### Stated goal:
Exactly the lines from the line containing "Segment adipose tissue." through the final line of the entries below must be returned, and only those, without pictures.

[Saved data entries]
──────
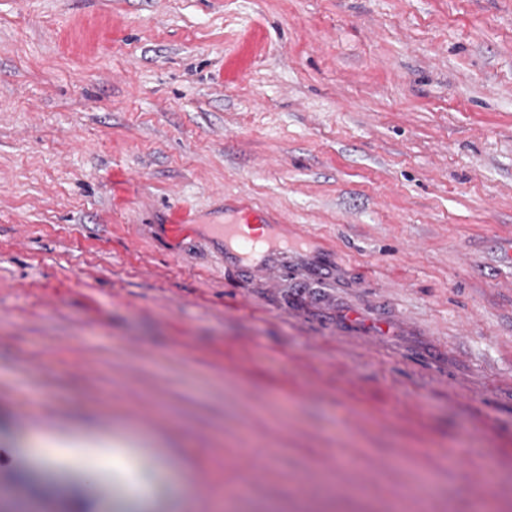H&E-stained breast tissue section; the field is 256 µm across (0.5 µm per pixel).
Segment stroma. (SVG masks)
<instances>
[{"mask_svg": "<svg viewBox=\"0 0 512 512\" xmlns=\"http://www.w3.org/2000/svg\"><path fill=\"white\" fill-rule=\"evenodd\" d=\"M241 197L284 272L206 236ZM58 429L130 441L152 495L44 467ZM483 502L512 512V0H0V512Z\"/></svg>", "mask_w": 512, "mask_h": 512, "instance_id": "stroma-1", "label": "stroma"}]
</instances>
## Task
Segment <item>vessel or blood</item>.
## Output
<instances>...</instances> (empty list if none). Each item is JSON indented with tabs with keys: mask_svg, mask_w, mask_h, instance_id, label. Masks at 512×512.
I'll use <instances>...</instances> for the list:
<instances>
[{
	"mask_svg": "<svg viewBox=\"0 0 512 512\" xmlns=\"http://www.w3.org/2000/svg\"><path fill=\"white\" fill-rule=\"evenodd\" d=\"M274 230L273 220L267 213L249 210L241 224H216L212 233L216 242L234 240V247L224 251L228 265L248 263L258 274H270L281 270L288 261L287 250L271 245L269 238Z\"/></svg>",
	"mask_w": 512,
	"mask_h": 512,
	"instance_id": "b4317fda",
	"label": "vessel or blood"
}]
</instances>
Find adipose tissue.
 I'll return each instance as SVG.
<instances>
[{
  "label": "adipose tissue",
  "instance_id": "adipose-tissue-1",
  "mask_svg": "<svg viewBox=\"0 0 512 512\" xmlns=\"http://www.w3.org/2000/svg\"><path fill=\"white\" fill-rule=\"evenodd\" d=\"M33 445L45 464L81 468L93 461L103 481H121L131 493L141 496L152 491L145 471L123 441L94 435L75 438L66 432H55L37 434Z\"/></svg>",
  "mask_w": 512,
  "mask_h": 512
}]
</instances>
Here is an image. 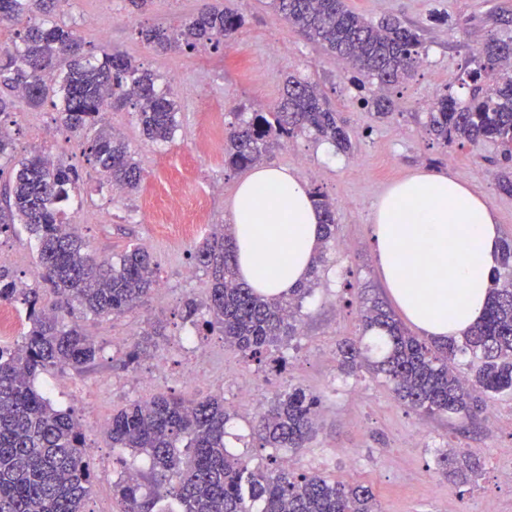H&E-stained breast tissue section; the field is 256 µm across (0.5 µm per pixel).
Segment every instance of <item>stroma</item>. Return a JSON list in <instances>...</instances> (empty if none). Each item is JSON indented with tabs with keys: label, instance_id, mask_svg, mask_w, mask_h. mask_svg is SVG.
Masks as SVG:
<instances>
[{
	"label": "stroma",
	"instance_id": "1",
	"mask_svg": "<svg viewBox=\"0 0 512 512\" xmlns=\"http://www.w3.org/2000/svg\"><path fill=\"white\" fill-rule=\"evenodd\" d=\"M241 14L245 23L235 39L208 54H156L138 34L141 27H175L194 13L200 0H153L149 12L131 13L126 0H68L67 19L74 21L88 55L118 49L145 68L168 74L179 83L171 93L182 106L180 127L172 142L152 145L141 136L131 109L112 110L106 118L129 141L143 169L139 189L122 199L100 187L79 138L60 125L51 106L14 112L0 118L14 140L12 160H0V184L8 181L15 161L40 149L60 156L83 176L84 204L67 209L64 219L79 231L99 256L120 252L136 243L149 249L156 263L158 290L142 306L119 317L91 315L81 323L98 342L96 363L82 373H67L57 387V373L40 375L38 389L52 405L68 411L83 425L85 440L97 447L93 457V492L87 512H114L112 483L120 473L104 429L118 409L154 395L185 399L220 395L250 429L257 409L267 406L288 386H300L321 398L319 429L308 447L294 452L299 471L369 482L382 512H482L496 502L512 512V483L499 474L511 463L502 451L512 448V396L493 400L481 428L461 430L459 421L423 417L400 403L381 381L364 372L343 375L336 344L360 333L362 299L388 298L372 241V207L394 182L419 170L448 173L483 193L495 210L503 236H512V196L498 189V151L490 143L478 147H444L425 131L428 103L445 91L467 98L457 78L467 61L489 38L512 33V0H348L356 12L372 20L396 17L420 27L426 62L392 97L397 107L376 119L356 100L348 72L336 59L303 37L276 14L270 0H216ZM107 38H100V31ZM310 76L329 104L340 112L356 141L342 164L324 161L309 137L281 141L265 163L292 169L310 186H320L336 204V241L320 286L303 308L302 333L279 349L286 361L281 371L246 361L225 345L219 334L190 337L180 315L186 298L205 301L210 287L206 272L196 268L197 246L224 223L231 205L236 173L224 168V145L200 152L209 116L234 121L239 106L270 110L288 73ZM188 168L190 182L171 194L176 209L191 210L199 192L208 194L206 224L188 237L164 228L146 201L159 195L169 174ZM0 250L12 259L5 268L33 283L36 252L23 225L0 235ZM193 268L185 278V268ZM165 327L153 337L146 355L124 365L135 333L154 321ZM253 389L251 406L238 403L241 385ZM471 452L483 462L476 483L462 484L437 465L442 452Z\"/></svg>",
	"mask_w": 512,
	"mask_h": 512
}]
</instances>
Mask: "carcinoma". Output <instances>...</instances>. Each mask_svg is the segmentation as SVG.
<instances>
[{
    "mask_svg": "<svg viewBox=\"0 0 512 512\" xmlns=\"http://www.w3.org/2000/svg\"><path fill=\"white\" fill-rule=\"evenodd\" d=\"M62 2L0 0V26L25 21L19 42L0 50V115L50 104L60 124L83 138L99 182L128 195L140 186L142 169L103 113L131 104L143 136L158 144L174 138L181 106L161 74L123 52L86 58L75 26L57 10ZM271 6L348 67L359 100L379 118L394 107L391 90L423 63L419 29L398 19L368 20L346 0H271ZM243 25L238 12L205 3L179 27H146L140 37L159 54L191 52L204 43L219 47ZM462 84L468 99L437 98L429 105L426 132L444 146L497 145L507 169L498 187L512 196V36L490 38L465 65ZM303 135L340 152L355 149L318 83L290 75L273 111H254L224 131V169L257 165L273 141ZM80 180L72 165L36 150L19 162L0 207V233L23 224L34 236L40 284L33 287L0 270V302L23 306L28 320L21 341L0 346V512H85L94 471L82 424L54 408L34 380L44 371L80 372L94 364L99 348L79 316L124 315L157 287L145 247L132 244L114 260L100 258L75 225L61 218L80 196ZM310 193L323 216L321 243L308 278L286 295L259 294L238 279L231 225L197 248L194 260L209 276V293L203 303L187 299L182 315L197 334L216 330L224 344L259 364L272 348L300 335L303 303L319 285L326 250L336 240L334 204L318 189ZM45 292L56 298L51 308L41 304ZM159 335V324L141 333L124 365L137 362ZM337 354L340 370L366 369L422 415L480 421L488 401L512 394V238L503 239L482 320L461 339L441 344L416 336L374 298L364 302L361 335L338 342ZM320 402V396L291 386L258 413L252 437L272 450L265 464L253 463V456L229 441L234 413L221 396L187 403L159 394L118 410L109 442L148 457L151 467L132 477L130 470L121 471L112 484L116 512H378L370 486L284 465L280 452L313 439ZM437 464L465 482L482 468L472 453H442Z\"/></svg>",
    "mask_w": 512,
    "mask_h": 512,
    "instance_id": "carcinoma-1",
    "label": "carcinoma"
}]
</instances>
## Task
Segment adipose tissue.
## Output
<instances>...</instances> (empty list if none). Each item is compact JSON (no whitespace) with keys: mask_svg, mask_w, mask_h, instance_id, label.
Here are the masks:
<instances>
[{"mask_svg":"<svg viewBox=\"0 0 512 512\" xmlns=\"http://www.w3.org/2000/svg\"><path fill=\"white\" fill-rule=\"evenodd\" d=\"M228 221L238 275L258 293L283 295L305 281L322 215L295 172L270 165L247 171ZM371 222L390 296L422 336L444 343L481 320L502 241L483 195L448 174L421 171L387 189Z\"/></svg>","mask_w":512,"mask_h":512,"instance_id":"1","label":"adipose tissue"}]
</instances>
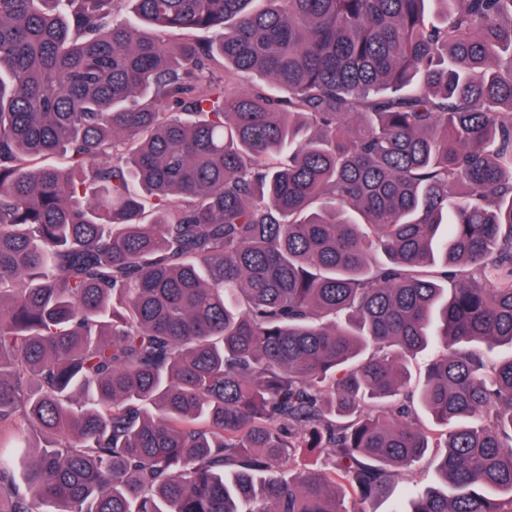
──────
### Exercise output:
Segment adipose tissue.
## Output
<instances>...</instances> (empty list if none). Each item is compact JSON (no whitespace) with keys: mask_svg, mask_w, mask_h, instance_id, label.
Here are the masks:
<instances>
[{"mask_svg":"<svg viewBox=\"0 0 512 512\" xmlns=\"http://www.w3.org/2000/svg\"><path fill=\"white\" fill-rule=\"evenodd\" d=\"M228 221L238 275L258 293L283 295L305 281L322 215L295 172L270 165L247 171ZM371 222L390 296L422 336L444 343L481 320L502 241L483 195L448 174L421 171L387 189Z\"/></svg>","mask_w":512,"mask_h":512,"instance_id":"1","label":"adipose tissue"}]
</instances>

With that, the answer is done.